● Data listing

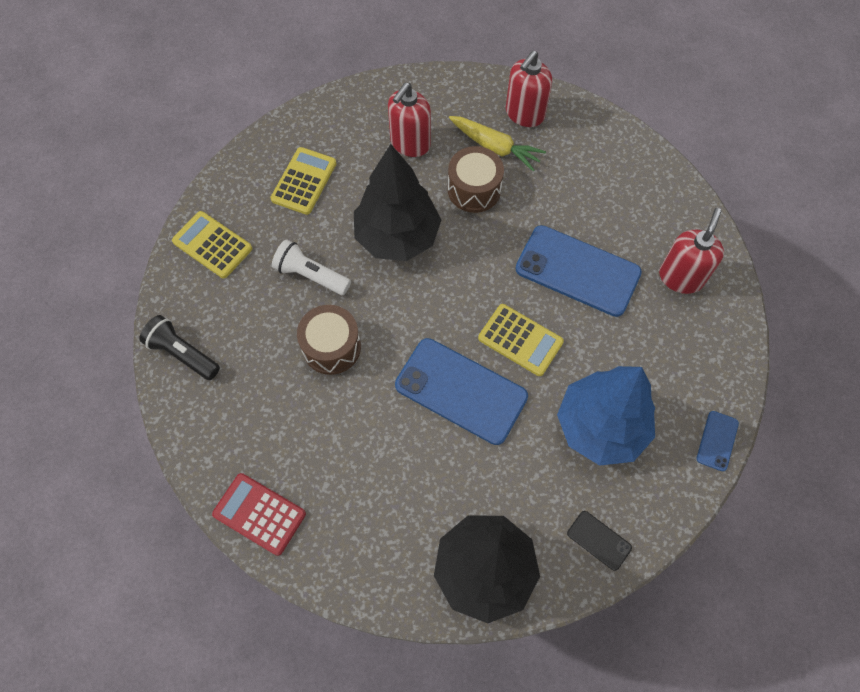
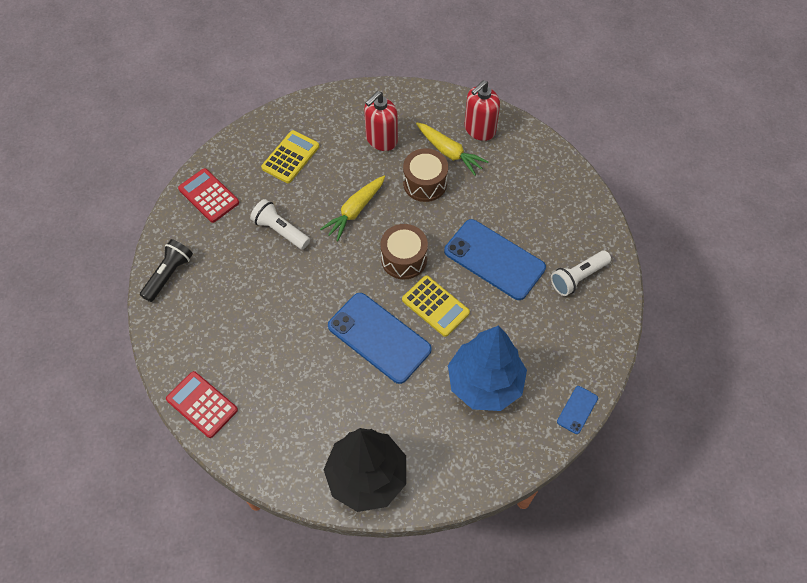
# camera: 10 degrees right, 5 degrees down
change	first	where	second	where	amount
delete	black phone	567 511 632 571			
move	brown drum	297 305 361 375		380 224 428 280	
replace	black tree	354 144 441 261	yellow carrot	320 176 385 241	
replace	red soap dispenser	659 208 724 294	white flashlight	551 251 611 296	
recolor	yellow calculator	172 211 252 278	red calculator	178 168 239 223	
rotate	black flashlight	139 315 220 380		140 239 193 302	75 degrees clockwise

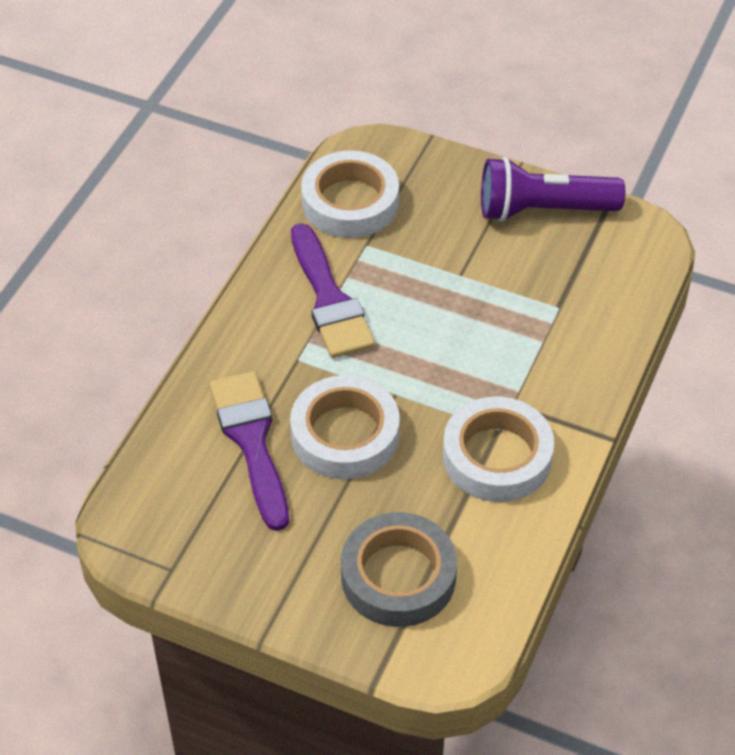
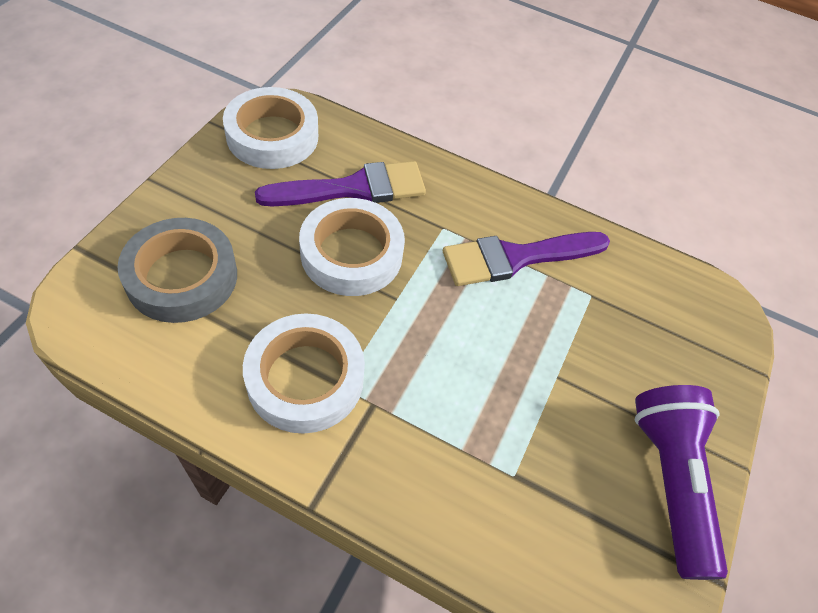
# camera: 85 degrees right, 5 degrees up
change	first	where	second	where	amount
move	white tape	301 150 399 238		223 87 318 169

● What you have to do
The required answer is each line of the data in which the word "move" appears.

● Completed exercise
move	brown drum	297 305 361 375		380 224 428 280	
move	white tape	301 150 399 238		223 87 318 169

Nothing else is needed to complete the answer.